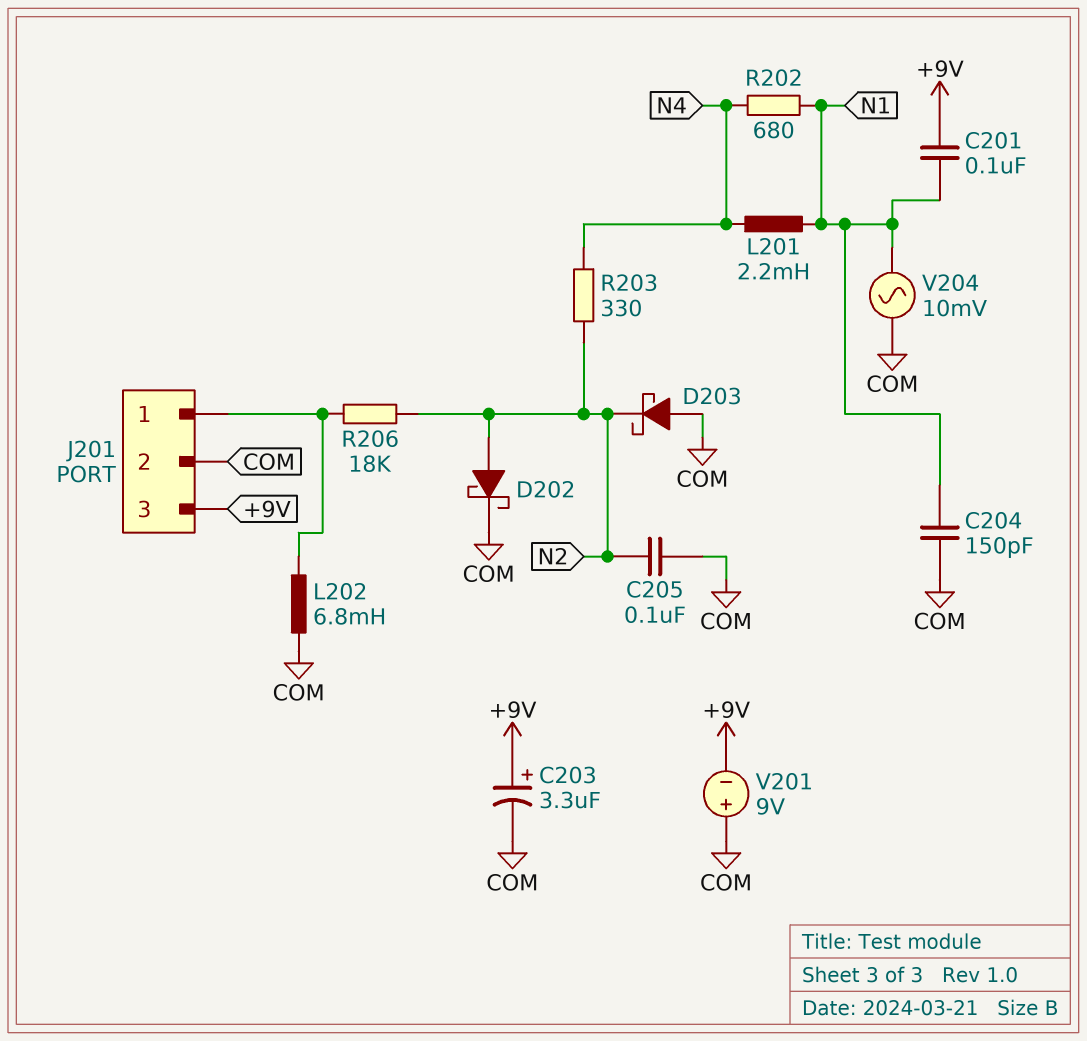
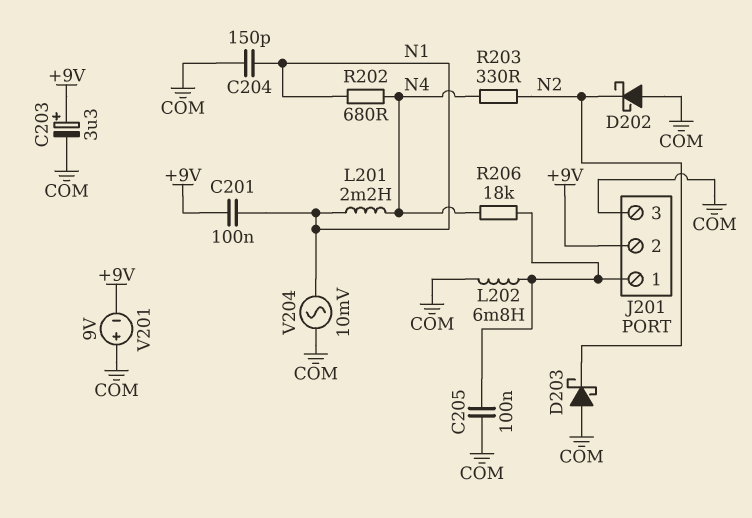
C205: 100nF (COM, N2) -> 100nF (COM, J201/1)
D202: schottky (A N2, K COM) -> schottky (A COM, K N2)
J201 pin 2: COM -> +9V
J201 pin 3: +9V -> COM
R206: 18k (J201/1, N2) -> 18k (J201/1, N4)

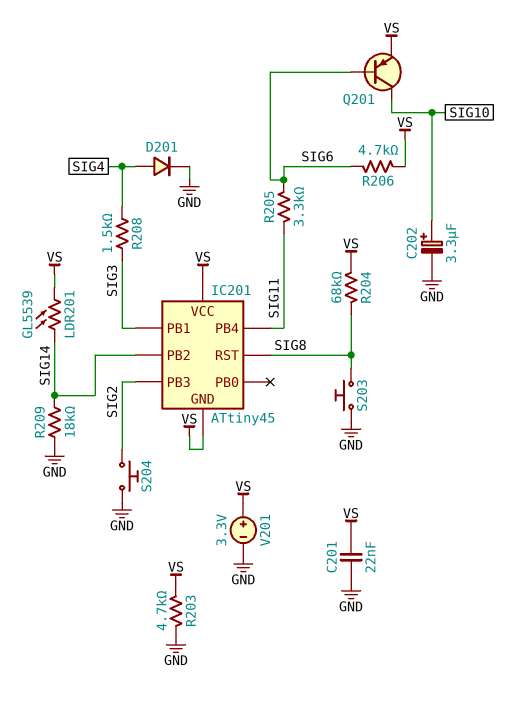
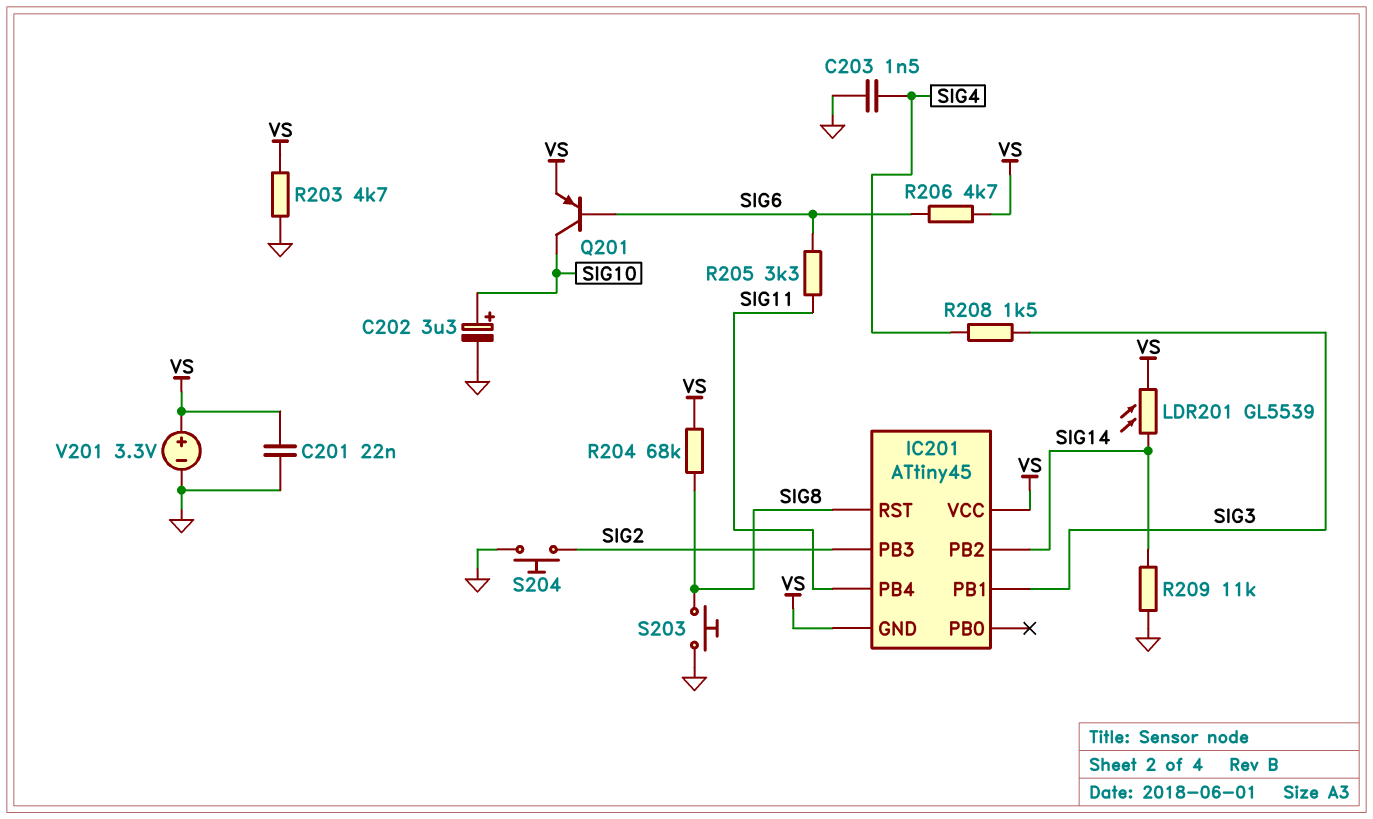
C203: none -> 1.5nF (GND, SIG4)
D201: diode (A SIG4, K GND) -> none
R209: 18k (GND, SIG14) -> 11k (GND, SIG14)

§ **Activity**:
The line containing "D201: diode (A SIG4, K GND) -> none" marks the start. Repeat it and every line after it to the end of the listing above, exactly.

§ **Response to the exercise**:
D201: diode (A SIG4, K GND) -> none
R209: 18k (GND, SIG14) -> 11k (GND, SIG14)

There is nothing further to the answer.